TASK: Find the line with "black eraser [197,457,258,504]" in the entries below, then reproduce it and every line after it down to and including the line with "pink ring [688,120,745,143]", exactly.

GIVEN RECORDS:
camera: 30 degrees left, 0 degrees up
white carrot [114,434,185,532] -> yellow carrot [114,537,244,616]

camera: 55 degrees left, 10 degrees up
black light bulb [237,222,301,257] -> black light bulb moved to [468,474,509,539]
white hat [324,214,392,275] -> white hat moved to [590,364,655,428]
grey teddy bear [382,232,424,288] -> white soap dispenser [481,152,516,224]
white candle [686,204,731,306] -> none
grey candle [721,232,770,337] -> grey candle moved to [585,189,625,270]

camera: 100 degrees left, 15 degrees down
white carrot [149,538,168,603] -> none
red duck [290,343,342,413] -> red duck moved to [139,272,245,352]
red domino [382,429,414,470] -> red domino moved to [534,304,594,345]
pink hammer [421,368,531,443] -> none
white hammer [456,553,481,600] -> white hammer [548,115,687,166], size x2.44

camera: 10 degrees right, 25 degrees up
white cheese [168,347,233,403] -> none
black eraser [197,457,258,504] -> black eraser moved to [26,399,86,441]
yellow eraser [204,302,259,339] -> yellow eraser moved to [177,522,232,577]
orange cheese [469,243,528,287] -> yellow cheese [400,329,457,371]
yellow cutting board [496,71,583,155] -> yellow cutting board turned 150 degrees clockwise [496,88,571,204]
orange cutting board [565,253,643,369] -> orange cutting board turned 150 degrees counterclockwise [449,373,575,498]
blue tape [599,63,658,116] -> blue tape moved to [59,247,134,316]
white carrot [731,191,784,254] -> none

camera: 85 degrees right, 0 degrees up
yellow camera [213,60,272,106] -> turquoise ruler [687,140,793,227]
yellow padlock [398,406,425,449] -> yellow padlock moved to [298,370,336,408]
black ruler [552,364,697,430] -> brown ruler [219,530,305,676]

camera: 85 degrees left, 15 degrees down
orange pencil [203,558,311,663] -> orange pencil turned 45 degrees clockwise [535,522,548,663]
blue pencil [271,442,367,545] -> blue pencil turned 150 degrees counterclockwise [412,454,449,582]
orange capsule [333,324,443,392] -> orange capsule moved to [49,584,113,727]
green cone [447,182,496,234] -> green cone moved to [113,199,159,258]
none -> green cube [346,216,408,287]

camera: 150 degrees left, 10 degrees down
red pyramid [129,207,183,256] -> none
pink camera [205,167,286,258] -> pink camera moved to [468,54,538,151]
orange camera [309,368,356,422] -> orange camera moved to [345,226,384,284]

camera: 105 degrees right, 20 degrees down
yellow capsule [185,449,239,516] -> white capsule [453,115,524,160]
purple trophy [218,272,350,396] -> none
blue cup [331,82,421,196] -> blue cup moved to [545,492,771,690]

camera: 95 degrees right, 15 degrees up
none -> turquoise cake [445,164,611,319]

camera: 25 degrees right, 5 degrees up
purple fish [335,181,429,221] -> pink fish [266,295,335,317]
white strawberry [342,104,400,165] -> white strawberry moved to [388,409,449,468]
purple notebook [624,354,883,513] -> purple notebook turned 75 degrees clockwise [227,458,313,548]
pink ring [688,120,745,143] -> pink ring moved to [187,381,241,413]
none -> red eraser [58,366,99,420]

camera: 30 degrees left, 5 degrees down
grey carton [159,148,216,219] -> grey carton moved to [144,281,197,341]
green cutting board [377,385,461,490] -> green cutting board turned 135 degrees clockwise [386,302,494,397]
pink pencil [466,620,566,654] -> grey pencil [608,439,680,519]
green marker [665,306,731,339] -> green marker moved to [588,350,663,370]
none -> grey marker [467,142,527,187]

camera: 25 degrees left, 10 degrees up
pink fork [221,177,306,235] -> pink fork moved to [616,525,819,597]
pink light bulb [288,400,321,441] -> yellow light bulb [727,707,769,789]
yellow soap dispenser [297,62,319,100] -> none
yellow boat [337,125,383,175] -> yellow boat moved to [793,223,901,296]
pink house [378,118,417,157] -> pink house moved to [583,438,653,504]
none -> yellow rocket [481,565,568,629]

WRITTEN SOLUTION:
black eraser [197,457,258,504] -> black eraser moved to [26,399,86,441]
yellow eraser [204,302,259,339] -> yellow eraser moved to [177,522,232,577]
orange cheese [469,243,528,287] -> yellow cheese [400,329,457,371]
yellow cutting board [496,71,583,155] -> yellow cutting board turned 150 degrees clockwise [496,88,571,204]
orange cutting board [565,253,643,369] -> orange cutting board turned 150 degrees counterclockwise [449,373,575,498]
blue tape [599,63,658,116] -> blue tape moved to [59,247,134,316]
white carrot [731,191,784,254] -> none

camera: 85 degrees right, 0 degrees up
yellow camera [213,60,272,106] -> turquoise ruler [687,140,793,227]
yellow padlock [398,406,425,449] -> yellow padlock moved to [298,370,336,408]
black ruler [552,364,697,430] -> brown ruler [219,530,305,676]

camera: 85 degrees left, 15 degrees down
orange pencil [203,558,311,663] -> orange pencil turned 45 degrees clockwise [535,522,548,663]
blue pencil [271,442,367,545] -> blue pencil turned 150 degrees counterclockwise [412,454,449,582]
orange capsule [333,324,443,392] -> orange capsule moved to [49,584,113,727]
green cone [447,182,496,234] -> green cone moved to [113,199,159,258]
none -> green cube [346,216,408,287]

camera: 150 degrees left, 10 degrees down
red pyramid [129,207,183,256] -> none
pink camera [205,167,286,258] -> pink camera moved to [468,54,538,151]
orange camera [309,368,356,422] -> orange camera moved to [345,226,384,284]

camera: 105 degrees right, 20 degrees down
yellow capsule [185,449,239,516] -> white capsule [453,115,524,160]
purple trophy [218,272,350,396] -> none
blue cup [331,82,421,196] -> blue cup moved to [545,492,771,690]

camera: 95 degrees right, 15 degrees up
none -> turquoise cake [445,164,611,319]

camera: 25 degrees right, 5 degrees up
purple fish [335,181,429,221] -> pink fish [266,295,335,317]
white strawberry [342,104,400,165] -> white strawberry moved to [388,409,449,468]
purple notebook [624,354,883,513] -> purple notebook turned 75 degrees clockwise [227,458,313,548]
pink ring [688,120,745,143] -> pink ring moved to [187,381,241,413]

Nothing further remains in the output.